» What you are asked to do: Can you copy out each of the entries below word for word, omitting the pictures?
..........
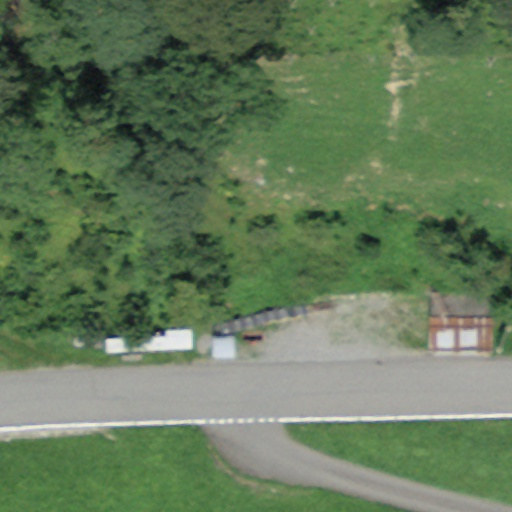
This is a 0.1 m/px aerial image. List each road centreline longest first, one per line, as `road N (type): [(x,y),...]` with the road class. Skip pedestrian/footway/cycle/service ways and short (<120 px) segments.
road 1 (residential): [(235,392),(239,425),(254,447),(285,463),(470,511)]
road 2 (primary): [(235,392),(511,387)]
road 3 (primary): [(0,406),(235,392)]
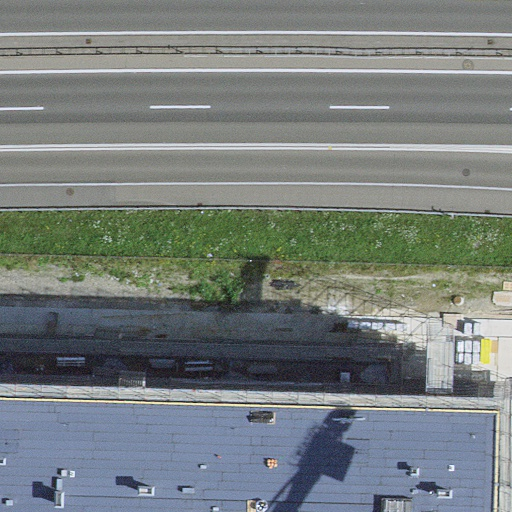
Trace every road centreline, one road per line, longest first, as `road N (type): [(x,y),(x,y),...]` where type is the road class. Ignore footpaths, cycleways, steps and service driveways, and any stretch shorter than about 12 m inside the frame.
road 1 (motorway): [(0,174),(511,182)]
road 2 (motorway): [(511,5),(0,2)]
road 3 (motorway): [(0,122),(511,120)]
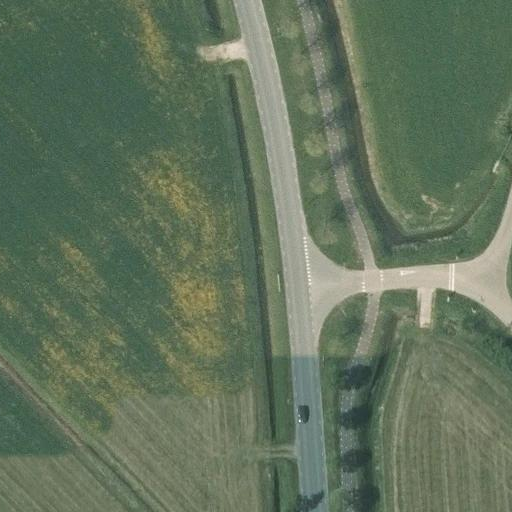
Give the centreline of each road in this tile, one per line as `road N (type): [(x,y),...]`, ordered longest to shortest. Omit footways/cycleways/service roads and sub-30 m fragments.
road 1 (primary): [(297,285),(246,0)]
road 2 (primary): [(311,511),(297,285)]
road 3 (unclassified): [(483,291),(440,275),(297,285)]
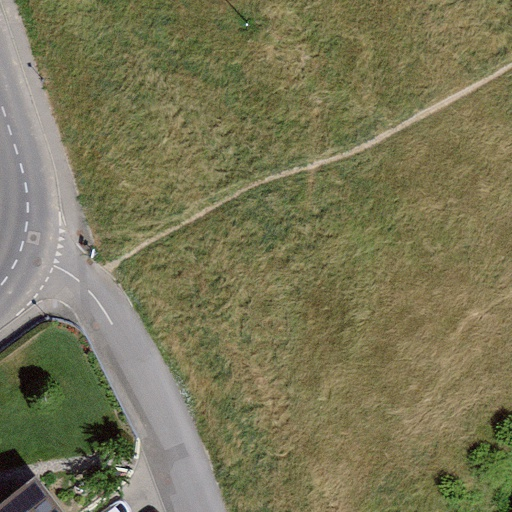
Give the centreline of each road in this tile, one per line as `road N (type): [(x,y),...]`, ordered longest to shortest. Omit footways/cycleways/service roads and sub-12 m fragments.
road 1 (residential): [(192,511),(109,324),(42,247)]
road 2 (residential): [(42,247),(0,84)]
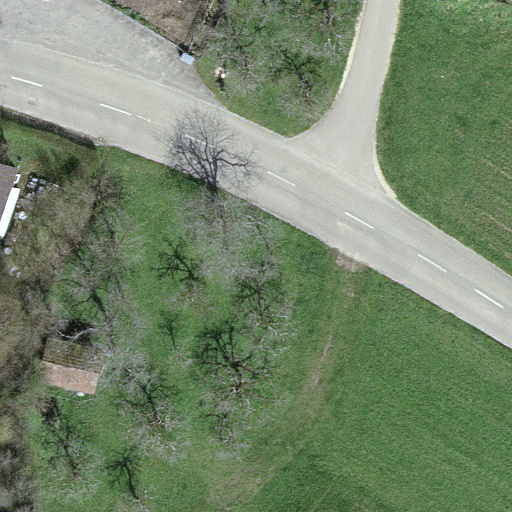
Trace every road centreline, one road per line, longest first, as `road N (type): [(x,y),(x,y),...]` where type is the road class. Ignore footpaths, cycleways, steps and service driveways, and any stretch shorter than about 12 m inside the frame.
road 1 (secondary): [(137,115),(267,169),(511,312)]
road 2 (residential): [(137,115),(65,38),(9,0)]
road 3 (secondary): [(0,72),(137,115)]
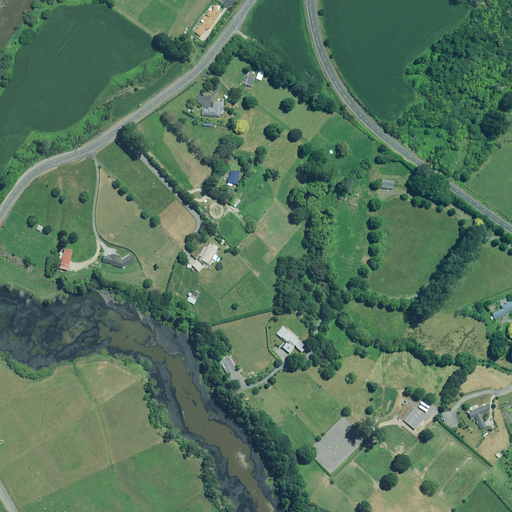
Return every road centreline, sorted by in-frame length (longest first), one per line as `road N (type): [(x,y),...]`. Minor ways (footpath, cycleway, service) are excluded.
road 1 (unclassified): [(0,213),(39,166),(91,147),(179,87),(252,0)]
road 2 (tertiary): [(511,229),(351,104),(318,45),(310,0)]
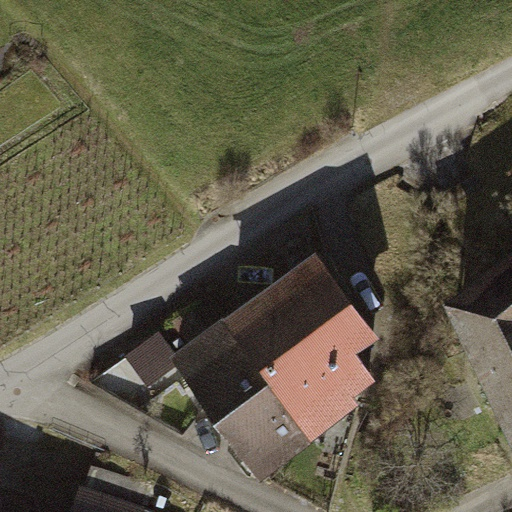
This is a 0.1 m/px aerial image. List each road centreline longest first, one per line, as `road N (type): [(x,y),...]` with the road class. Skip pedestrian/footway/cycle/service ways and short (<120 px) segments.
road 1 (residential): [(8,389),(271,213),(511,76)]
road 2 (residential): [(8,389),(93,415),(293,511)]
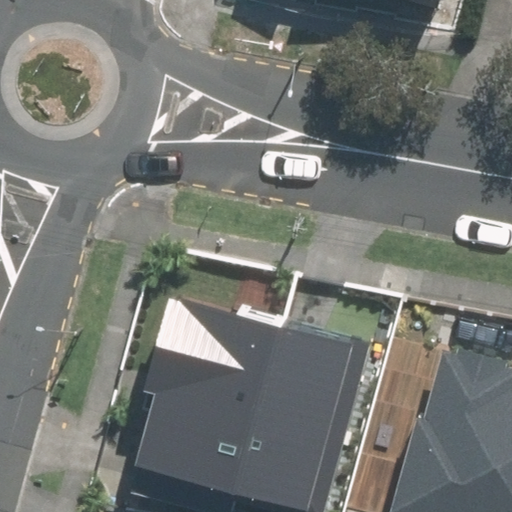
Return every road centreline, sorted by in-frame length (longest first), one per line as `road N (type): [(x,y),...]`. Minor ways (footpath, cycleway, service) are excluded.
road 1 (residential): [(465,167),(170,163),(113,151)]
road 2 (residential): [(139,42),(465,167)]
road 3 (tertiary): [(100,159),(0,353)]
road 4 (tertiary): [(139,42),(146,101),(113,151)]
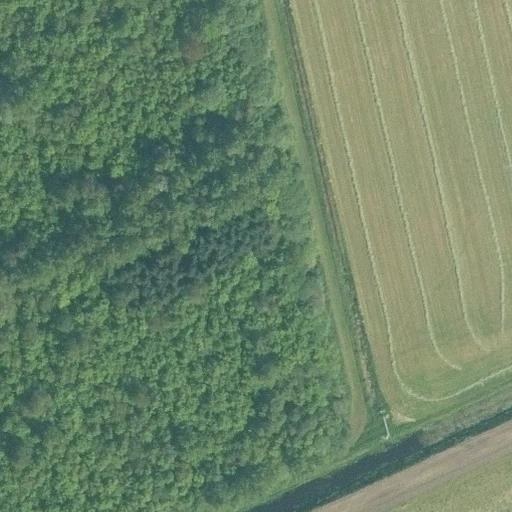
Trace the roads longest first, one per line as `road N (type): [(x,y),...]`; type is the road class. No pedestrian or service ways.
road 1 (track): [(200,511),(364,429),(269,0)]
road 2 (track): [(326,511),(511,426)]
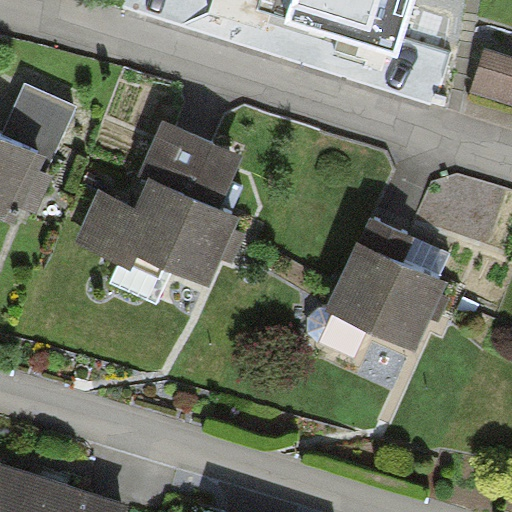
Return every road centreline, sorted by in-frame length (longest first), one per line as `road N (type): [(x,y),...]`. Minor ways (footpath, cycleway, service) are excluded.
road 1 (residential): [(511,156),(236,66),(0,2)]
road 2 (residential): [(0,389),(400,511)]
..........
» Task response:
This is a 0.1 m/px aerial image. List each road centreline longest first, one per line, as `road N (type): [(x,y),...]` with the road class. Skip pedestrian/footway/cycle/service ways and short (<120 px) segments.
road 1 (residential): [(235,392),(239,425),(254,447),(285,463),(470,511)]
road 2 (primary): [(235,392),(511,387)]
road 3 (primary): [(0,406),(235,392)]
Trace every road centreline, one road per line, longest first, as `road N (type): [(x,y),(x,y),...]` where type is the road class. Ignore footpaths, cycleways, steps and service driveways, and any stretch shorter than about 12 m inside the frame.
road 1 (motorway): [(0,174),(511,182)]
road 2 (motorway): [(511,5),(0,2)]
road 3 (motorway): [(0,122),(511,120)]
Give the centreline of each road in this tile, one per line as `road N (type): [(x,y),...]`, ordered longest to shortest. Omit footways/cycleways/service roads and sub-30 m fragments.
road 1 (primary): [(297,285),(246,0)]
road 2 (primary): [(311,511),(297,285)]
road 3 (unclassified): [(483,291),(440,275),(297,285)]
Give the centreline of each road in this tile, one per line as `road N (type): [(x,y),...]`, ordered longest to shortest. Omit footways/cycleways/service roads and sub-12 m fragments.
road 1 (residential): [(192,511),(109,324),(42,247)]
road 2 (residential): [(42,247),(0,84)]
Trace every road centreline, one road per line, longest first, as `road N (type): [(x,y),(x,y),...]` where type is the road class. Ignore footpaths, cycleways, steps and service driveways, and any stretch shorter than about 12 m inside the frame.
road 1 (secondary): [(137,115),(267,169),(511,312)]
road 2 (residential): [(137,115),(65,38),(9,0)]
road 3 (secondary): [(0,72),(137,115)]
Return every road centreline, sorted by in-frame length (longest first), one per line as `road N (type): [(x,y),...]`. Minor ways (footpath, cycleway, service) are excluded.
road 1 (unclassified): [(0,213),(39,166),(91,147),(179,87),(252,0)]
road 2 (tertiary): [(511,229),(351,104),(318,45),(310,0)]
This is a 0.1 m/px aerial image. List each road centreline longest first, one per line, as `road N (type): [(x,y),...]` with the road class. Skip pedestrian/footway/cycle/service ways and short (<120 px) segments.
road 1 (residential): [(8,389),(271,213),(511,76)]
road 2 (residential): [(8,389),(93,415),(293,511)]
Return every road centreline, sorted by in-frame length (longest first), one per line as `road N (type): [(x,y),...]`. Minor ways (footpath, cycleway, service) are excluded.
road 1 (residential): [(465,167),(170,163),(113,151)]
road 2 (residential): [(139,42),(465,167)]
road 3 (tertiary): [(100,159),(0,353)]
road 4 (tertiary): [(139,42),(146,101),(113,151)]
Trace the roads longest first, one per line as `road N (type): [(x,y),...]`; type is the road class. No pedestrian or service ways.
road 1 (track): [(200,511),(364,429),(269,0)]
road 2 (track): [(326,511),(511,426)]
Return every road centreline, sorted by in-frame length (longest first), one per line as `road N (type): [(x,y),...]`. Minor ways (footpath, cycleway, service) are excluded.
road 1 (residential): [(511,156),(236,66),(0,2)]
road 2 (residential): [(0,389),(400,511)]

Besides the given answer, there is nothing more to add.